Records from a dataset:
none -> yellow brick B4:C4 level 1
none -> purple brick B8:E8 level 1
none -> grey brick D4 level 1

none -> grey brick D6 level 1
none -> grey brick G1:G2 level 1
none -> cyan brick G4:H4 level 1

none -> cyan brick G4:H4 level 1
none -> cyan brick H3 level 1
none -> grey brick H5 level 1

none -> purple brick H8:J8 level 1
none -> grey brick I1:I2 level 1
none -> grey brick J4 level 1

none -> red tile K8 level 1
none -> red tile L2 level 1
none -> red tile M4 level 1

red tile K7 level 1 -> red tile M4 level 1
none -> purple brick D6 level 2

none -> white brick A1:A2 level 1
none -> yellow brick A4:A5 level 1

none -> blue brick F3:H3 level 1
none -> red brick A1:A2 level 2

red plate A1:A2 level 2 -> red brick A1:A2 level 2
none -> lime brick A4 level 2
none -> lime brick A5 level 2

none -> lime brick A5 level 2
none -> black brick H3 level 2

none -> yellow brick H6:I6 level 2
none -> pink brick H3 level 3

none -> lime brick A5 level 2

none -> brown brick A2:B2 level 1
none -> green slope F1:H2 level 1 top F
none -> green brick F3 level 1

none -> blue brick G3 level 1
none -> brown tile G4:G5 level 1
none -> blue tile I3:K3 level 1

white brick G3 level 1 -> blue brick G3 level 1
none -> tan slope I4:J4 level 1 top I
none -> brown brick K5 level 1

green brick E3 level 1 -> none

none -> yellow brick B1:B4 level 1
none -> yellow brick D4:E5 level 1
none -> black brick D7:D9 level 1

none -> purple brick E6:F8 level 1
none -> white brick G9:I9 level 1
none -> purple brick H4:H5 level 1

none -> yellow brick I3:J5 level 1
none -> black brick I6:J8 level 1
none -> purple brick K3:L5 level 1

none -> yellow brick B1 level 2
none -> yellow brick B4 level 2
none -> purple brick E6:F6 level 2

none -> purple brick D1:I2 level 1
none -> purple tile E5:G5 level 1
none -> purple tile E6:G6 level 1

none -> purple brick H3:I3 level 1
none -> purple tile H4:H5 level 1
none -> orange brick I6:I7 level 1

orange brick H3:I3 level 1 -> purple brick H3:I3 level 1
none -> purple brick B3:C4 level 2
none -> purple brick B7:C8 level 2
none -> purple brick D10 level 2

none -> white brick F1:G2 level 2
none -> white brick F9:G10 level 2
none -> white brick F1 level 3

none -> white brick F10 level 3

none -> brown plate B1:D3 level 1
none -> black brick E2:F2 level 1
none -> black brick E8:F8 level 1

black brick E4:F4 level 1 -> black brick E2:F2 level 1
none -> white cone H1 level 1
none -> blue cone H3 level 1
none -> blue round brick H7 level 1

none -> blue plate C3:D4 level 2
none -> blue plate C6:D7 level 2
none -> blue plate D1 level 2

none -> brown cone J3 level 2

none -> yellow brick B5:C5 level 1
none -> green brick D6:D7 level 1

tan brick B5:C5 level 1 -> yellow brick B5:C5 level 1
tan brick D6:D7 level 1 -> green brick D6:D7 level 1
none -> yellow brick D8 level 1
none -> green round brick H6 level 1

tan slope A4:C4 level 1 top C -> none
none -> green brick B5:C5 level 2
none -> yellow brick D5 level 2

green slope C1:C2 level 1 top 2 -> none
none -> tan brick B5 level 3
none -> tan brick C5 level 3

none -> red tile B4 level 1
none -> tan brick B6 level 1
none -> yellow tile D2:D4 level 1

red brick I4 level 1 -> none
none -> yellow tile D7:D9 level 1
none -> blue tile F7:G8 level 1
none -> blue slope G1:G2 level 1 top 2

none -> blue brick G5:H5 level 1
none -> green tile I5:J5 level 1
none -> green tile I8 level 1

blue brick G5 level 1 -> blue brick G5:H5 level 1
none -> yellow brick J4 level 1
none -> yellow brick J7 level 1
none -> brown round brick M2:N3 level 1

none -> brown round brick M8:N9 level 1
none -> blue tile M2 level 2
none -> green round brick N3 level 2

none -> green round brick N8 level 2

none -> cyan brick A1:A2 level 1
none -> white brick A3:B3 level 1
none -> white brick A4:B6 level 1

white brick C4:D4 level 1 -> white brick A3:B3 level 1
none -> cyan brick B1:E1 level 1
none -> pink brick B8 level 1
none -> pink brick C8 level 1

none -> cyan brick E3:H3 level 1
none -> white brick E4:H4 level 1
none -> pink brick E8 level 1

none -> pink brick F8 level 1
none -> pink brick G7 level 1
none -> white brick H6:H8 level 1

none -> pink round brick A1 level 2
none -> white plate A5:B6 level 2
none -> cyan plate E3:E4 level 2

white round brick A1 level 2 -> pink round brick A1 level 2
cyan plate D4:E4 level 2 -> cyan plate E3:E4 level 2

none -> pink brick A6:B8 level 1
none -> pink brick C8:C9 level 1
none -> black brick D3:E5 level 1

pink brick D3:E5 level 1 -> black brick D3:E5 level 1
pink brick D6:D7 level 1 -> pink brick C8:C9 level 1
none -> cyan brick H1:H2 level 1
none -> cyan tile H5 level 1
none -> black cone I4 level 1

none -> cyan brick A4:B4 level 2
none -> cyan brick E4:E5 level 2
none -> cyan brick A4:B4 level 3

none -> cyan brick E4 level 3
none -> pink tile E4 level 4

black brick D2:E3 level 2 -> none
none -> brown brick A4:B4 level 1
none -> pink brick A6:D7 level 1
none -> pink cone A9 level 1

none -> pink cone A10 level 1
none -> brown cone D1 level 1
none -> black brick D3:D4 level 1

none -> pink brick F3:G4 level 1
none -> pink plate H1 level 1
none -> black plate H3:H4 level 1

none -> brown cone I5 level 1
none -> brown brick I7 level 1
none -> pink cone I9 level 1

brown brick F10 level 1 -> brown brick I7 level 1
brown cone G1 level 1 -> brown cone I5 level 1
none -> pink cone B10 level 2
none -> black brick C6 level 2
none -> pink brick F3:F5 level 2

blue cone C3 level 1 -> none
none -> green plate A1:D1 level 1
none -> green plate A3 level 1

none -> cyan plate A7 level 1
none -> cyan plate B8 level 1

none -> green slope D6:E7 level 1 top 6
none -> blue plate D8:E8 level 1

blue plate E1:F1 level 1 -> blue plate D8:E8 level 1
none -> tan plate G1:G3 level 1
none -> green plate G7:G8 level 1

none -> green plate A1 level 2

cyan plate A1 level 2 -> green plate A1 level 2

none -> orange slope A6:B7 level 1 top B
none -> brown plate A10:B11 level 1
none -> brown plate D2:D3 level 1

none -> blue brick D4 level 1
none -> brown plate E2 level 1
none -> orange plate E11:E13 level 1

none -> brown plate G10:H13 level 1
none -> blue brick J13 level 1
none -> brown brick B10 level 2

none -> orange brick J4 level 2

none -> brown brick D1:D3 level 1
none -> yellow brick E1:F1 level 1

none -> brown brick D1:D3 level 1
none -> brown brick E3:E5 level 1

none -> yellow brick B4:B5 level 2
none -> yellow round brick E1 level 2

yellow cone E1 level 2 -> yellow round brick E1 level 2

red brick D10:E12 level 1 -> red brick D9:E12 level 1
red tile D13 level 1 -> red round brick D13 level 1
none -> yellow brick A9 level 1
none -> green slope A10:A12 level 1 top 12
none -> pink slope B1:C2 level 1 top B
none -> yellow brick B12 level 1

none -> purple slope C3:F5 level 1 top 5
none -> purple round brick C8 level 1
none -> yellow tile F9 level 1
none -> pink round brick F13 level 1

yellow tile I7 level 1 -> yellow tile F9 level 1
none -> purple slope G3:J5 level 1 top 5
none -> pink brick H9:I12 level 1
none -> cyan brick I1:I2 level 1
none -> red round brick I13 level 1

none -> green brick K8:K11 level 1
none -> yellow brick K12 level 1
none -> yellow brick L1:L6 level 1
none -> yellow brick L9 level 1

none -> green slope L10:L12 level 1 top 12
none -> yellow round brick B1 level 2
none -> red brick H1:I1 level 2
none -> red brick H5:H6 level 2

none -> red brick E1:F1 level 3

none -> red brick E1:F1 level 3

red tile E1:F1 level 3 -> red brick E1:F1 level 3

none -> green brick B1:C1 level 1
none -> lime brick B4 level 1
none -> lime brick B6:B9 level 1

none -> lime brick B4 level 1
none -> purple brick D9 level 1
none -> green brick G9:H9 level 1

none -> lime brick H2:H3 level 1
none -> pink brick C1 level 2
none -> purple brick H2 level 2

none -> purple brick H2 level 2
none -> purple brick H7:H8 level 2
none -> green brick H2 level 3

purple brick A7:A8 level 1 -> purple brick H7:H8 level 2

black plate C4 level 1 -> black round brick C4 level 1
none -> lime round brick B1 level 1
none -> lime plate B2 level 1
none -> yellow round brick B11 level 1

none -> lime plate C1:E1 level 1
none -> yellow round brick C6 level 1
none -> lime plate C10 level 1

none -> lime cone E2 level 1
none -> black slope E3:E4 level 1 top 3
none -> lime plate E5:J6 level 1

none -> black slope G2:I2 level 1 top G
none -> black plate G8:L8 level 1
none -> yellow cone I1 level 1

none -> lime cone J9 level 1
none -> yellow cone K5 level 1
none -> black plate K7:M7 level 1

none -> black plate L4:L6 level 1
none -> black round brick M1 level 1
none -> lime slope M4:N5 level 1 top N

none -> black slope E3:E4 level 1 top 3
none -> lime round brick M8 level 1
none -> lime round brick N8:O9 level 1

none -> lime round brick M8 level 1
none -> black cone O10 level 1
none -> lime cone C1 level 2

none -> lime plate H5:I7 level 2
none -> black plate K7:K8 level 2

Goal of the exercise:
In the records above, find every line that contains the word "grey" and copy it.

Solution for this exercise:
none -> grey brick D4 level 1
none -> grey brick D6 level 1
none -> grey brick G1:G2 level 1
none -> grey brick H5 level 1
none -> grey brick I1:I2 level 1
none -> grey brick J4 level 1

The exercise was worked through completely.